- [Source data]
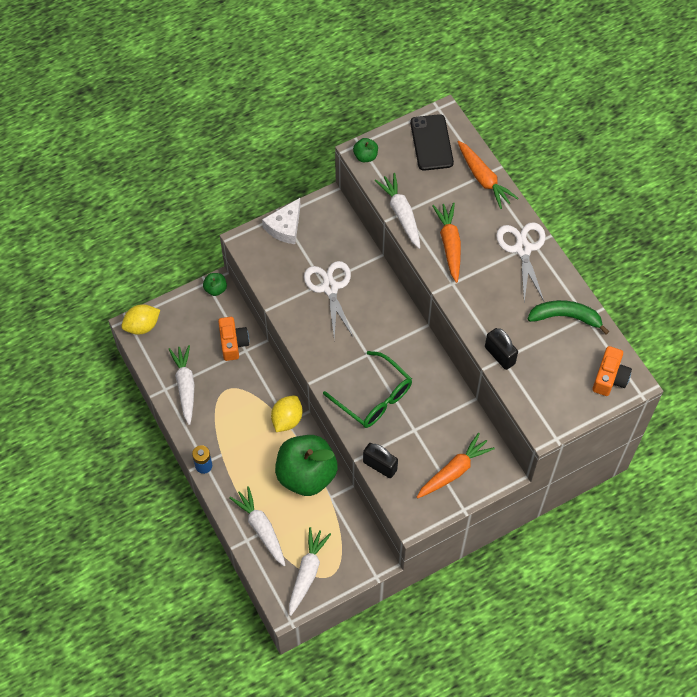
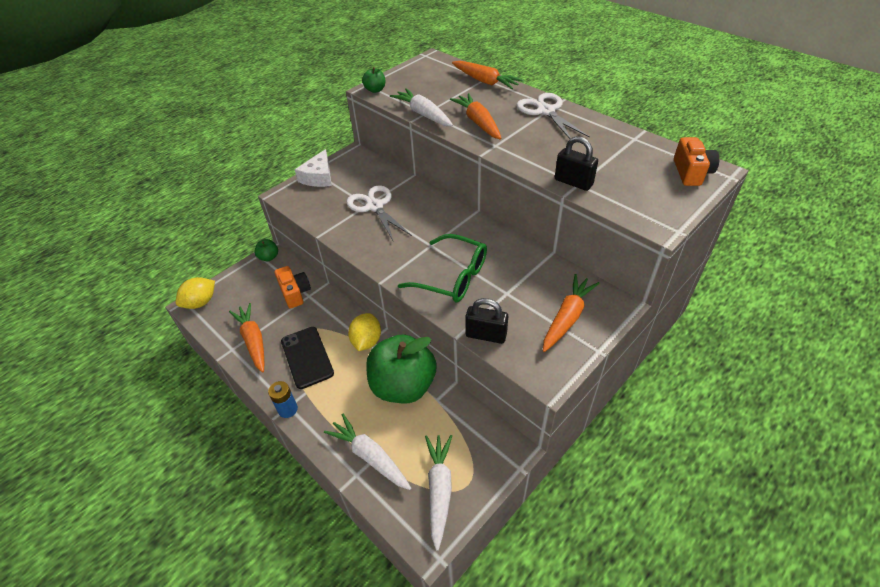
camera: 15 degrees left, 15 degrees down
(185, 386) = (253, 341): white carrot -> orange carrot
(431, 143) = (429, 72): black phone -> black phone (307, 357)
(565, 317) = (616, 143): green banana -> none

- [Required work]
Write out exactly the lines that begin at the one containing "(185, 386) = (253, 341): white" and continue through the last line of the data, and only those.

- [Answer box]
(185, 386) = (253, 341): white carrot -> orange carrot
(431, 143) = (429, 72): black phone -> black phone (307, 357)
(565, 317) = (616, 143): green banana -> none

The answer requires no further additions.